▸ **TASK DESCRIPTION**
Give back the full data, unchanged and complete.

▸ **INPUT DATA**
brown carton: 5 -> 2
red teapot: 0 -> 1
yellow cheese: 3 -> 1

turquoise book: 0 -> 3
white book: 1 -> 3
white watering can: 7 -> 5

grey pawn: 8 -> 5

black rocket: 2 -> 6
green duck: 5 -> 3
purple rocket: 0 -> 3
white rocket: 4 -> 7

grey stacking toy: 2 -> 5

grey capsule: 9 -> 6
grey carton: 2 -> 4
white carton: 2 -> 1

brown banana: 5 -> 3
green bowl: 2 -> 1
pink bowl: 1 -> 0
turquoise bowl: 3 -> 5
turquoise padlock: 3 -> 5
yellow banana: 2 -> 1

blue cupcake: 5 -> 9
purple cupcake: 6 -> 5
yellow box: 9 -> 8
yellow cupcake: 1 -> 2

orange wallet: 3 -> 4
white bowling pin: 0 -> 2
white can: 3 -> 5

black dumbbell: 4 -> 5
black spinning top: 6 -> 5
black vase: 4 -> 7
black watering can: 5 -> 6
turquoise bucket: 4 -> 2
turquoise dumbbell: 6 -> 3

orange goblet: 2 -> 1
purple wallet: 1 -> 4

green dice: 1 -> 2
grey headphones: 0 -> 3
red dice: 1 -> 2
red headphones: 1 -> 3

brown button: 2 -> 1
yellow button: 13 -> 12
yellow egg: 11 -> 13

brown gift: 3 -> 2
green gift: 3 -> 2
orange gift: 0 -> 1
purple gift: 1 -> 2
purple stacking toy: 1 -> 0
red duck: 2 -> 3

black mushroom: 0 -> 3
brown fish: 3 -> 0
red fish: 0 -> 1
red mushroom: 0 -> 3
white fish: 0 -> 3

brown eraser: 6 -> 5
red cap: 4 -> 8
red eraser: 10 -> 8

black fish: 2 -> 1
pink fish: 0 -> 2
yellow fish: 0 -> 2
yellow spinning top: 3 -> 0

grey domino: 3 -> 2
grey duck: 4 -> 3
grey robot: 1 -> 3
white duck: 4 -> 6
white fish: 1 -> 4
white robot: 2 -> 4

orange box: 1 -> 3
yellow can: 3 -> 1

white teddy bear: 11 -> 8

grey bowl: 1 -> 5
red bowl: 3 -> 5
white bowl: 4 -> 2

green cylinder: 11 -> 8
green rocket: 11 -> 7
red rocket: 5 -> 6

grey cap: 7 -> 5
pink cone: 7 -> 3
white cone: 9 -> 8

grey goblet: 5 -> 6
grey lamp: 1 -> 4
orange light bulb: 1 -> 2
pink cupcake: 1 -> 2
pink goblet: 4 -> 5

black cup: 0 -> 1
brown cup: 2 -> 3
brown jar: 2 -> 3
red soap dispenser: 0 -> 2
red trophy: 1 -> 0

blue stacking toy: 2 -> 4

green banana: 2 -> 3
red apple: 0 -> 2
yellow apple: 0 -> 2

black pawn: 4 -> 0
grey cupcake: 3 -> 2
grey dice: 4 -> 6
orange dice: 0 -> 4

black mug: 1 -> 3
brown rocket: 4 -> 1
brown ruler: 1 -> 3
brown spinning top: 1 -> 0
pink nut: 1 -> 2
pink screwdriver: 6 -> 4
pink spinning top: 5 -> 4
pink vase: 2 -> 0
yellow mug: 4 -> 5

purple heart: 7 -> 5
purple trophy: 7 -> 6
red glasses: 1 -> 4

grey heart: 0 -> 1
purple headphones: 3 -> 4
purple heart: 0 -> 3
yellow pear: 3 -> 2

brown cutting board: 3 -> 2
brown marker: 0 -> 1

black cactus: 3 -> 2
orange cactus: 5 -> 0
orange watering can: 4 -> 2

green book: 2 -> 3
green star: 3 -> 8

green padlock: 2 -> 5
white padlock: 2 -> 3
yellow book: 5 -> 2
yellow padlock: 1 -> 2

▸ **SOLUTION TO THIS TASK**
brown carton: 5 -> 2
red teapot: 0 -> 1
yellow cheese: 3 -> 1

turquoise book: 0 -> 3
white book: 1 -> 3
white watering can: 7 -> 5

grey pawn: 8 -> 5

black rocket: 2 -> 6
green duck: 5 -> 3
purple rocket: 0 -> 3
white rocket: 4 -> 7

grey stacking toy: 2 -> 5

grey capsule: 9 -> 6
grey carton: 2 -> 4
white carton: 2 -> 1

brown banana: 5 -> 3
green bowl: 2 -> 1
pink bowl: 1 -> 0
turquoise bowl: 3 -> 5
turquoise padlock: 3 -> 5
yellow banana: 2 -> 1

blue cupcake: 5 -> 9
purple cupcake: 6 -> 5
yellow box: 9 -> 8
yellow cupcake: 1 -> 2

orange wallet: 3 -> 4
white bowling pin: 0 -> 2
white can: 3 -> 5

black dumbbell: 4 -> 5
black spinning top: 6 -> 5
black vase: 4 -> 7
black watering can: 5 -> 6
turquoise bucket: 4 -> 2
turquoise dumbbell: 6 -> 3

orange goblet: 2 -> 1
purple wallet: 1 -> 4

green dice: 1 -> 2
grey headphones: 0 -> 3
red dice: 1 -> 2
red headphones: 1 -> 3

brown button: 2 -> 1
yellow button: 13 -> 12
yellow egg: 11 -> 13

brown gift: 3 -> 2
green gift: 3 -> 2
orange gift: 0 -> 1
purple gift: 1 -> 2
purple stacking toy: 1 -> 0
red duck: 2 -> 3

black mushroom: 0 -> 3
brown fish: 3 -> 0
red fish: 0 -> 1
red mushroom: 0 -> 3
white fish: 0 -> 3

brown eraser: 6 -> 5
red cap: 4 -> 8
red eraser: 10 -> 8

black fish: 2 -> 1
pink fish: 0 -> 2
yellow fish: 0 -> 2
yellow spinning top: 3 -> 0

grey domino: 3 -> 2
grey duck: 4 -> 3
grey robot: 1 -> 3
white duck: 4 -> 6
white fish: 1 -> 4
white robot: 2 -> 4

orange box: 1 -> 3
yellow can: 3 -> 1

white teddy bear: 11 -> 8

grey bowl: 1 -> 5
red bowl: 3 -> 5
white bowl: 4 -> 2

green cylinder: 11 -> 8
green rocket: 11 -> 7
red rocket: 5 -> 6

grey cap: 7 -> 5
pink cone: 7 -> 3
white cone: 9 -> 8

grey goblet: 5 -> 6
grey lamp: 1 -> 4
orange light bulb: 1 -> 2
pink cupcake: 1 -> 2
pink goblet: 4 -> 5

black cup: 0 -> 1
brown cup: 2 -> 3
brown jar: 2 -> 3
red soap dispenser: 0 -> 2
red trophy: 1 -> 0

blue stacking toy: 2 -> 4

green banana: 2 -> 3
red apple: 0 -> 2
yellow apple: 0 -> 2

black pawn: 4 -> 0
grey cupcake: 3 -> 2
grey dice: 4 -> 6
orange dice: 0 -> 4

black mug: 1 -> 3
brown rocket: 4 -> 1
brown ruler: 1 -> 3
brown spinning top: 1 -> 0
pink nut: 1 -> 2
pink screwdriver: 6 -> 4
pink spinning top: 5 -> 4
pink vase: 2 -> 0
yellow mug: 4 -> 5

purple heart: 7 -> 5
purple trophy: 7 -> 6
red glasses: 1 -> 4

grey heart: 0 -> 1
purple headphones: 3 -> 4
purple heart: 0 -> 3
yellow pear: 3 -> 2

brown cutting board: 3 -> 2
brown marker: 0 -> 1

black cactus: 3 -> 2
orange cactus: 5 -> 0
orange watering can: 4 -> 2

green book: 2 -> 3
green star: 3 -> 8

green padlock: 2 -> 5
white padlock: 2 -> 3
yellow book: 5 -> 2
yellow padlock: 1 -> 2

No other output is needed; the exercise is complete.